Filter the listing for lines containing "orange".
[[ Study material, beginning ]]
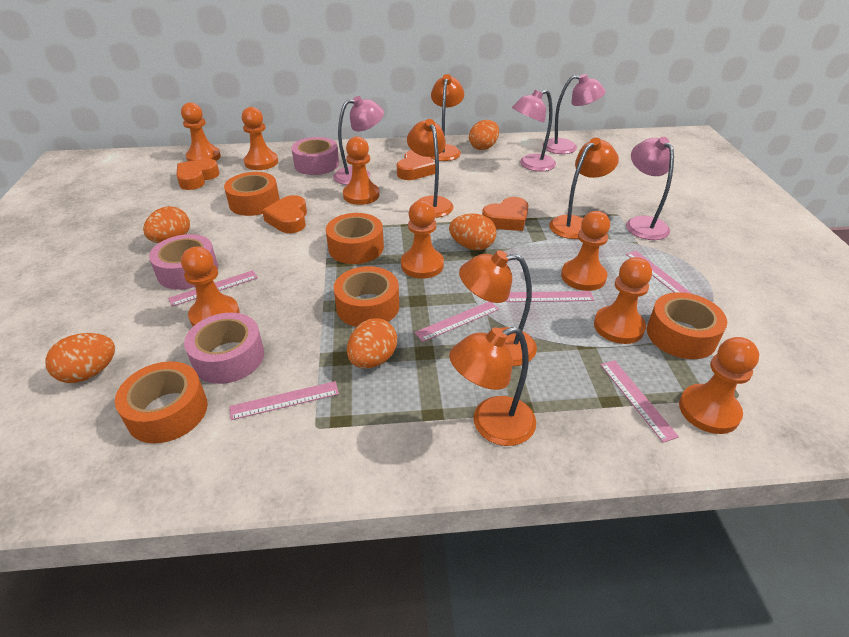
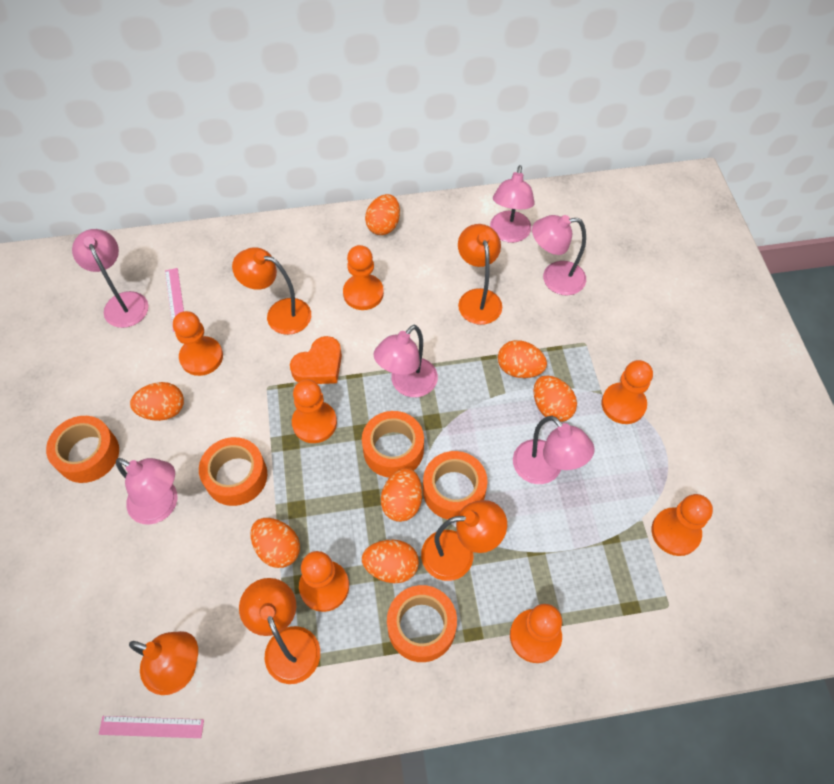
orange egg: 5 -> 7
orange heart: 4 -> 1
orange pawn: 8 -> 7
pink lamp: 4 -> 6
pink ruler: 6 -> 2
pink tape: 3 -> 0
[[ Study material, end ]]
**Response area**.
orange egg: 5 -> 7
orange heart: 4 -> 1
orange pawn: 8 -> 7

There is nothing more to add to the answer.